Problem
Could you write out exactly, and only, the lines from the one containing "(427, 261) = (503, 167): grey" through the last line of the data, leaving out all pictures?

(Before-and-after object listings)
◇ ◇ ◇ ◇ ◇

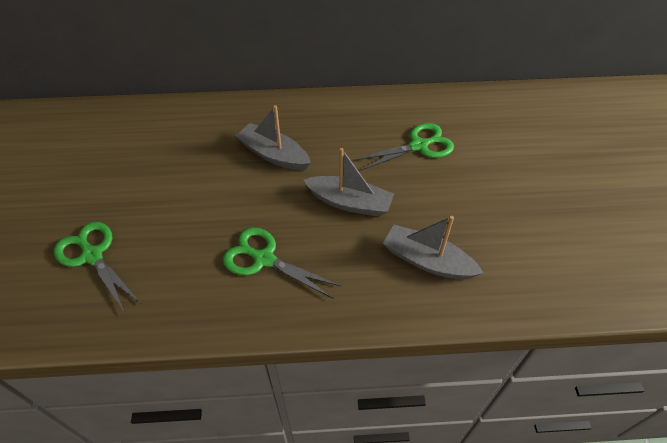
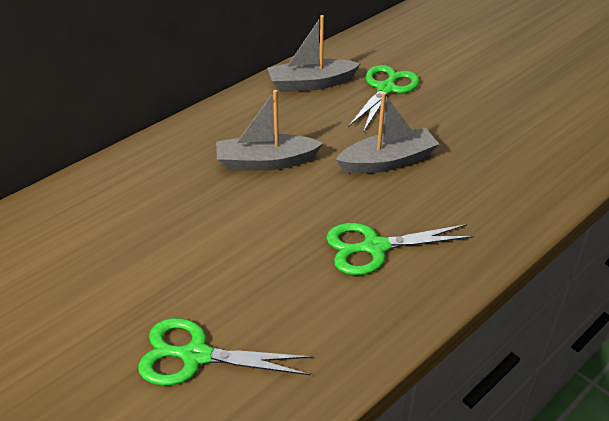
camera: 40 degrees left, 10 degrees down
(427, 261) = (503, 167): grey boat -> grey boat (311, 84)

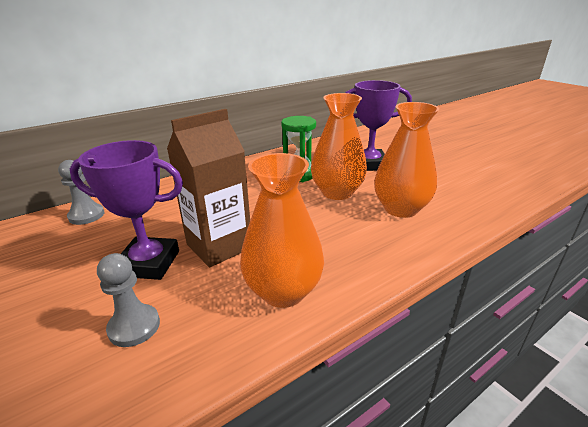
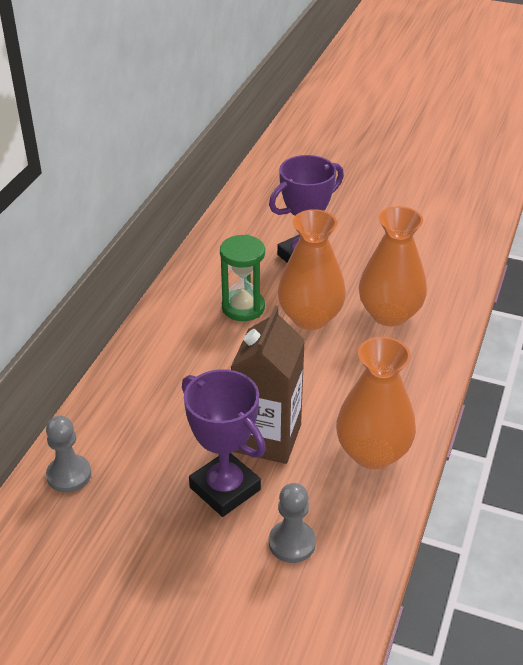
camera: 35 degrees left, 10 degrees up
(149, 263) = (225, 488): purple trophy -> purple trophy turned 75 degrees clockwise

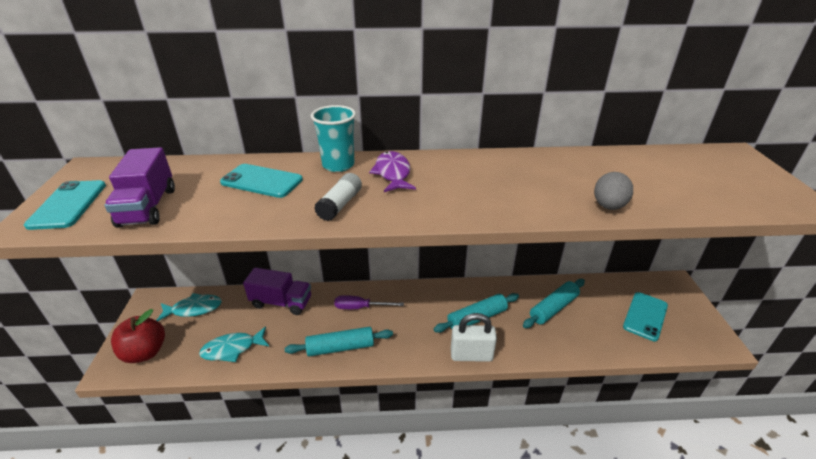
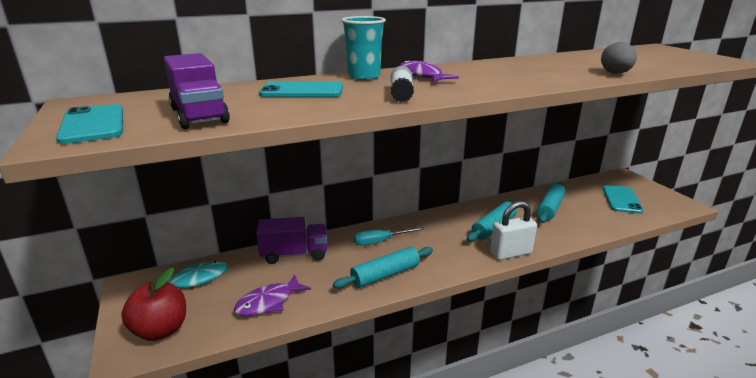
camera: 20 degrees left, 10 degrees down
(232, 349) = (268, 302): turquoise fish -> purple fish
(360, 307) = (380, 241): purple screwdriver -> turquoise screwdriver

◇ ◇ ◇ ◇ ◇

Solution for this problem
(427, 261) = (503, 167): grey boat -> grey boat (311, 84)

camera: 35 degrees left, 10 degrees up
(149, 263) = (225, 488): purple trophy -> purple trophy turned 75 degrees clockwise

camera: 20 degrees left, 10 degrees down
(232, 349) = (268, 302): turquoise fish -> purple fish
(360, 307) = (380, 241): purple screwdriver -> turquoise screwdriver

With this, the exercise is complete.